Aim of the exercise: Rewrite the listing below as a numbered list, one line per item, with any blank lines dropped.

Listing:
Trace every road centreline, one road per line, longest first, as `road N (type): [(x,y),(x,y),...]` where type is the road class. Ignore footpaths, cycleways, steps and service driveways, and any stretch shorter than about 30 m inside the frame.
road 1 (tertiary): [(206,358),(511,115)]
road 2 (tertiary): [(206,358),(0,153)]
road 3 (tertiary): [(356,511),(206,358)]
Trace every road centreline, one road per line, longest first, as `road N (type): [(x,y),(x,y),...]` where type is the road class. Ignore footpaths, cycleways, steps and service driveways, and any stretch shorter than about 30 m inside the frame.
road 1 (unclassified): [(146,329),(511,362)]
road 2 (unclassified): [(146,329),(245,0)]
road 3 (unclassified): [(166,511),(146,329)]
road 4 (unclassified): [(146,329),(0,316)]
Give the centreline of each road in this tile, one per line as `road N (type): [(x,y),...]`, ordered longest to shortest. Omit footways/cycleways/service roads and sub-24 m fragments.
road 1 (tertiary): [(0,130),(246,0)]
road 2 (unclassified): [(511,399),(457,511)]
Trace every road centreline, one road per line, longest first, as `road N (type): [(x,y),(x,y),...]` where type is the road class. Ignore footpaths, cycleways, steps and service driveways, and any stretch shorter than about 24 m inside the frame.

Reply:
1. Trace every road centreline, one road per line, longest first, as `road N (type): [(x,y),(x,y),...]` where type is the road class. Ignore footpaths, cycleways, steps and service driveways, and any stretch shorter than about 30 m inside the frame.
2. road 1 (tertiary): [(206,358),(511,115)]
3. road 2 (tertiary): [(206,358),(0,153)]
4. road 3 (tertiary): [(356,511),(206,358)]
5. Trace every road centreline, one road per line, longest first, as `road N (type): [(x,y),(x,y),...]` where type is the road class. Ignore footpaths, cycleways, steps and service driveways, and any stretch shorter than about 30 m inside the frame.
6. road 1 (unclassified): [(146,329),(511,362)]
7. road 2 (unclassified): [(146,329),(245,0)]
8. road 3 (unclassified): [(166,511),(146,329)]
9. road 4 (unclassified): [(146,329),(0,316)]
10. Give the centreline of each road in this tile, one per line as `road N (type): [(x,y),...]`, ordered longest to shortest. Omit footways/cycleways/service roads and sub-24 m fragments.
11. road 1 (tertiary): [(0,130),(246,0)]
12. road 2 (unclassified): [(511,399),(457,511)]
13. Trace every road centreline, one road per line, longest first, as `road N (type): [(x,y),(x,y),...]` where type is the road class. Ignore footpaths, cycleways, steps and service driveways, and any stretch shorter than about 24 m inside the frame.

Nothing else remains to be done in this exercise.